Count the lines in the material below that contain the string "kern", matching case exactly, and give only the number.

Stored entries

»»

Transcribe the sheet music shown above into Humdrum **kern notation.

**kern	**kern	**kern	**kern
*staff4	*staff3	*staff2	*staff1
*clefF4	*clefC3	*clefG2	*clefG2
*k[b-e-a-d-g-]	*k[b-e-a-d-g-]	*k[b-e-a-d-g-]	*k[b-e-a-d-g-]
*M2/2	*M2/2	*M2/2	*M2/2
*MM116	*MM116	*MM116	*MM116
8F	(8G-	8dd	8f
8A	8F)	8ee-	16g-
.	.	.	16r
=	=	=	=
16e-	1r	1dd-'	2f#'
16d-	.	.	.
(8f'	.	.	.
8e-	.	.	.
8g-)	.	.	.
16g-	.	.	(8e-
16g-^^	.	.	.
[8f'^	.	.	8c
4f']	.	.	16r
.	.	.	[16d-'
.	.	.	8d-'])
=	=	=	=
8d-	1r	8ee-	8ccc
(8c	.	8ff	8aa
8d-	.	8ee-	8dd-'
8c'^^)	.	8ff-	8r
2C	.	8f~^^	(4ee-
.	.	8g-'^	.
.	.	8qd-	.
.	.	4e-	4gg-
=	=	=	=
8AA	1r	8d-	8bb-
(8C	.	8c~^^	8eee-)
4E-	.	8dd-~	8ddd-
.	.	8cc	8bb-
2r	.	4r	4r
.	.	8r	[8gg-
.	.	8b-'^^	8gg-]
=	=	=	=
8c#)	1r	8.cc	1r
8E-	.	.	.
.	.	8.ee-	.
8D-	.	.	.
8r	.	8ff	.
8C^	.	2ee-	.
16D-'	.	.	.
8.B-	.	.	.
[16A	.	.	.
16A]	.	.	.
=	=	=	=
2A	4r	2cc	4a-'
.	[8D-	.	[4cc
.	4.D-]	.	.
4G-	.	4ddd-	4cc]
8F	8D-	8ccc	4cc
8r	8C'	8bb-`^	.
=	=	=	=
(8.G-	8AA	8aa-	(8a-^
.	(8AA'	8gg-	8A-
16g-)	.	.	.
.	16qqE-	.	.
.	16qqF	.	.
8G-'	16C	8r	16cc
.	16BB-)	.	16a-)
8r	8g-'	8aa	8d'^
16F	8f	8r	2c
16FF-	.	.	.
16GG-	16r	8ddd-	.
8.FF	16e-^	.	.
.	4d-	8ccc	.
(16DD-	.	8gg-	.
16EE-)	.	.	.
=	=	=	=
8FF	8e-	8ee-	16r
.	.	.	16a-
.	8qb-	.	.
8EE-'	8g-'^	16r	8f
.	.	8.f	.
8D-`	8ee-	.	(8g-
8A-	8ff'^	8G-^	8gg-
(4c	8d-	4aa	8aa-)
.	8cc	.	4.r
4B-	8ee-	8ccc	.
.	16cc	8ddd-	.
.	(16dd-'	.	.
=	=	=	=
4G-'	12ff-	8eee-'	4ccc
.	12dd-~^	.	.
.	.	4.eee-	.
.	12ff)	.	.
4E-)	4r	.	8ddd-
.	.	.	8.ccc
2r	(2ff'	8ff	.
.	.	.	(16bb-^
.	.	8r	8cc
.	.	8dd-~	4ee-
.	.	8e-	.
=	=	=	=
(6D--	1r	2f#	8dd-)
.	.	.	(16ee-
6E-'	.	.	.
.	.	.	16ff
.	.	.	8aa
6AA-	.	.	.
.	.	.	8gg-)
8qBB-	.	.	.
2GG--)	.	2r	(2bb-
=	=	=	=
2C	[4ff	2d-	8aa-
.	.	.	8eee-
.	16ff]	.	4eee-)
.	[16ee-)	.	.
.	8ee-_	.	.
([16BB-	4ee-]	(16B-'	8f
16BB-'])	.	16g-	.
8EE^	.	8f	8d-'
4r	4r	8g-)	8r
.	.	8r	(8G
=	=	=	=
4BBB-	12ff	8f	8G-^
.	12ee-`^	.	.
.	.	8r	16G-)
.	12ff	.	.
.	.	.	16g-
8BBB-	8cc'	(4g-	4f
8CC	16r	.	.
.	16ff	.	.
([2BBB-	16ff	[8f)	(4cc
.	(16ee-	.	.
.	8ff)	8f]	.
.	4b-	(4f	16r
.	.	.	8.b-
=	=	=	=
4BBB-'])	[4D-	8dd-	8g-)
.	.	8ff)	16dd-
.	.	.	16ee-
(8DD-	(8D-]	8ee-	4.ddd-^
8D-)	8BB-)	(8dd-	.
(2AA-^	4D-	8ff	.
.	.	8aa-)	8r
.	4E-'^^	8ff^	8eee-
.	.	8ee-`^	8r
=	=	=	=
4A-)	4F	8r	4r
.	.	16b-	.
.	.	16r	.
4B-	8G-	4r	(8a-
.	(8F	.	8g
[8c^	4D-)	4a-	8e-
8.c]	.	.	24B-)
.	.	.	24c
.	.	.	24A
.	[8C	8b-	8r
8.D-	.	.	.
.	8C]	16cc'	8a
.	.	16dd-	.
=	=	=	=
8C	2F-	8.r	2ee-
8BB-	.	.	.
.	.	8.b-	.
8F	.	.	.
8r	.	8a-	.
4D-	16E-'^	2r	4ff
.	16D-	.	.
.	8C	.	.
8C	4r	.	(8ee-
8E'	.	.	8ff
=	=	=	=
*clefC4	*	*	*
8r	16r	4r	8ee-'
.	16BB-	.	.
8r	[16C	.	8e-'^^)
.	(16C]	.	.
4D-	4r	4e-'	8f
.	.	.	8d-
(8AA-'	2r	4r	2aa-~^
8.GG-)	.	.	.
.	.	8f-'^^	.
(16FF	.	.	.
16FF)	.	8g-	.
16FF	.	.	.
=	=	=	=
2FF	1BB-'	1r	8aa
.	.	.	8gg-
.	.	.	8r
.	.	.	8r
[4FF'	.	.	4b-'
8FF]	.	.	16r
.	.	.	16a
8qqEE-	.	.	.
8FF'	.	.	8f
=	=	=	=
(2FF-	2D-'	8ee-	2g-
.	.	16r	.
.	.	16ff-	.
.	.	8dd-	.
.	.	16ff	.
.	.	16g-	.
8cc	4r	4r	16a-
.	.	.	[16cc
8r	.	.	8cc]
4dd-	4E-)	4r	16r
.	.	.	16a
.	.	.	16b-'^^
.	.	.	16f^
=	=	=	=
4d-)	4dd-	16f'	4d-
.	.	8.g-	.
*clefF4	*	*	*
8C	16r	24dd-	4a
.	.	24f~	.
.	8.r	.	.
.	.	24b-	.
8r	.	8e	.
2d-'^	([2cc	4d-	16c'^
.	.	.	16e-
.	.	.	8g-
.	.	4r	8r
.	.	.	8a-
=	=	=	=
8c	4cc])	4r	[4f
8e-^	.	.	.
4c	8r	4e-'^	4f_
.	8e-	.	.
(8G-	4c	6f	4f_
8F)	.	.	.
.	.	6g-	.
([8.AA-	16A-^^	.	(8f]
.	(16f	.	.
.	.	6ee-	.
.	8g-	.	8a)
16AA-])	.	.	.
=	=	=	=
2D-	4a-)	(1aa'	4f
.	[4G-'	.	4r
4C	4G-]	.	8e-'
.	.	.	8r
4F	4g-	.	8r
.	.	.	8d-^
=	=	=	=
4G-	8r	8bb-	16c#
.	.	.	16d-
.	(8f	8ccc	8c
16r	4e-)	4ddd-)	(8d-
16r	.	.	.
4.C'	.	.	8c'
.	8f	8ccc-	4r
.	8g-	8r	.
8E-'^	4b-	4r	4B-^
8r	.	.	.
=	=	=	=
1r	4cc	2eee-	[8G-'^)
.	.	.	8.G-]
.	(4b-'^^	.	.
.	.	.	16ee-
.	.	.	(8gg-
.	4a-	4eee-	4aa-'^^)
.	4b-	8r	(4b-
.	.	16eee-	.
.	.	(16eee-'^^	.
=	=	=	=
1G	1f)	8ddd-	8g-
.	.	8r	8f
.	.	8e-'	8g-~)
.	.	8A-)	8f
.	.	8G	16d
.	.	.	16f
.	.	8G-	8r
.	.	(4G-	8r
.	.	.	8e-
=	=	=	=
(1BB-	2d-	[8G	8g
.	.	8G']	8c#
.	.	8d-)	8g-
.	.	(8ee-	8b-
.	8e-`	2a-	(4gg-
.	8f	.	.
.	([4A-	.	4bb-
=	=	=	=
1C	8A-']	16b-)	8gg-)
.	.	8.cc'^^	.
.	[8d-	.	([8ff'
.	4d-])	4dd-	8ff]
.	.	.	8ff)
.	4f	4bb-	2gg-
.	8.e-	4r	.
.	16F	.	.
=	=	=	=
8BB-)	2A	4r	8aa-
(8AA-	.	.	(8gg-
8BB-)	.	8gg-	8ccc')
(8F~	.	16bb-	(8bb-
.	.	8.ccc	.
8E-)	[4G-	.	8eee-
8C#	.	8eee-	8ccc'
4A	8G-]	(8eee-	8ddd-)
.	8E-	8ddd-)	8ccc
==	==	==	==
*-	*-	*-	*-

««

Complete answer>
2